====== DATASET ======
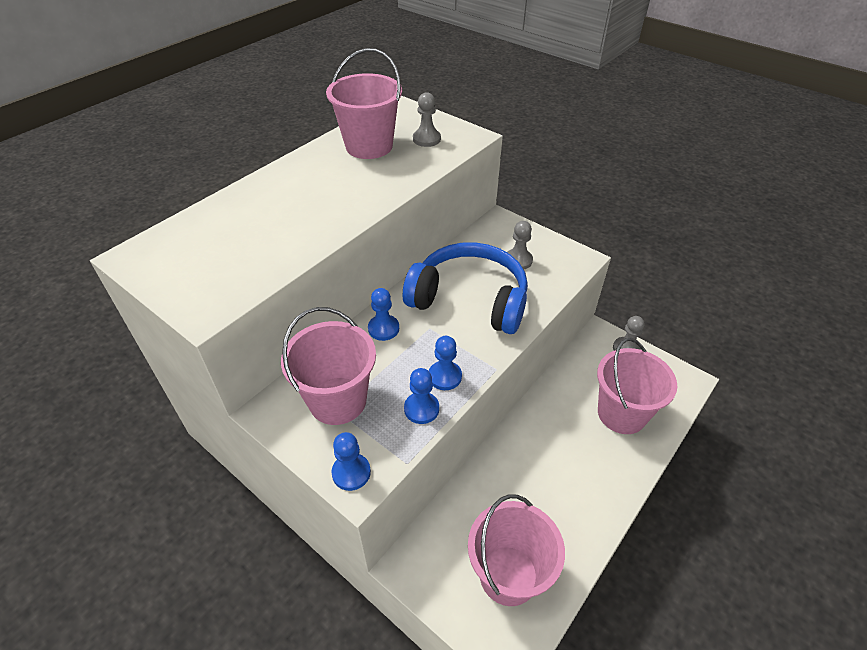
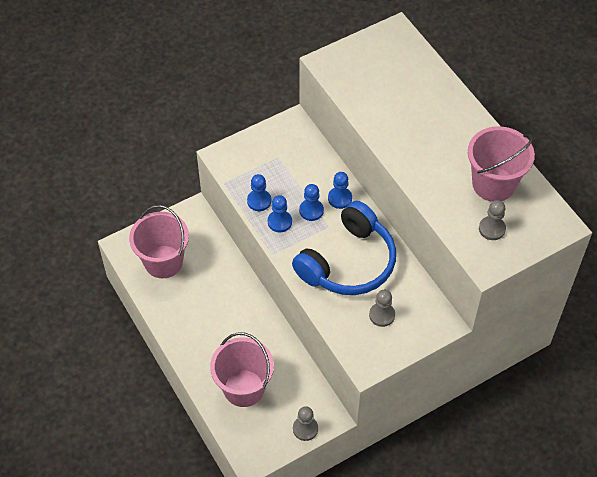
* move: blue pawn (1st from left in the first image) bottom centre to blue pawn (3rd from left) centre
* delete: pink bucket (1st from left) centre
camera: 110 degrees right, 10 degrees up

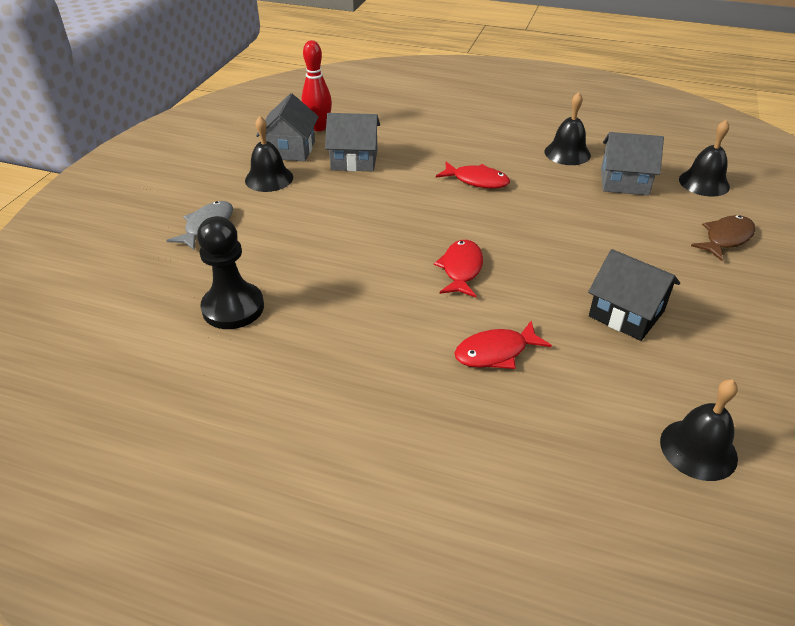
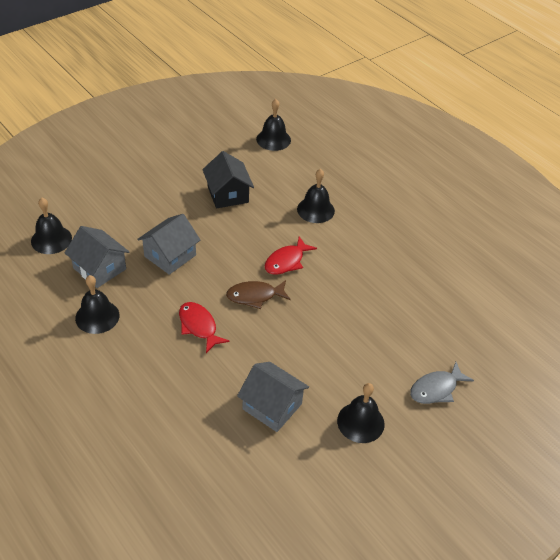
* move: grey house (1st from left in the first image) top centre to grey house (2nd from left) middle left
* move: brown fish middle right to centre
* replace: red fish (3rd from left) centre to black bell (4th from left) centre
* delete: black pawn middle left
* delete: red bowling pin top centre
camera: 150 degrees left, 5 degrees up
======
_EXERCISE GOAL_. Report all lines of the data that include the word "pawn".

_SOLUTION TO THIS PROBLEM_.
* move: blue pawn (1st from left in the first image) bottom centre to blue pawn (3rd from left) centre
* delete: black pawn middle left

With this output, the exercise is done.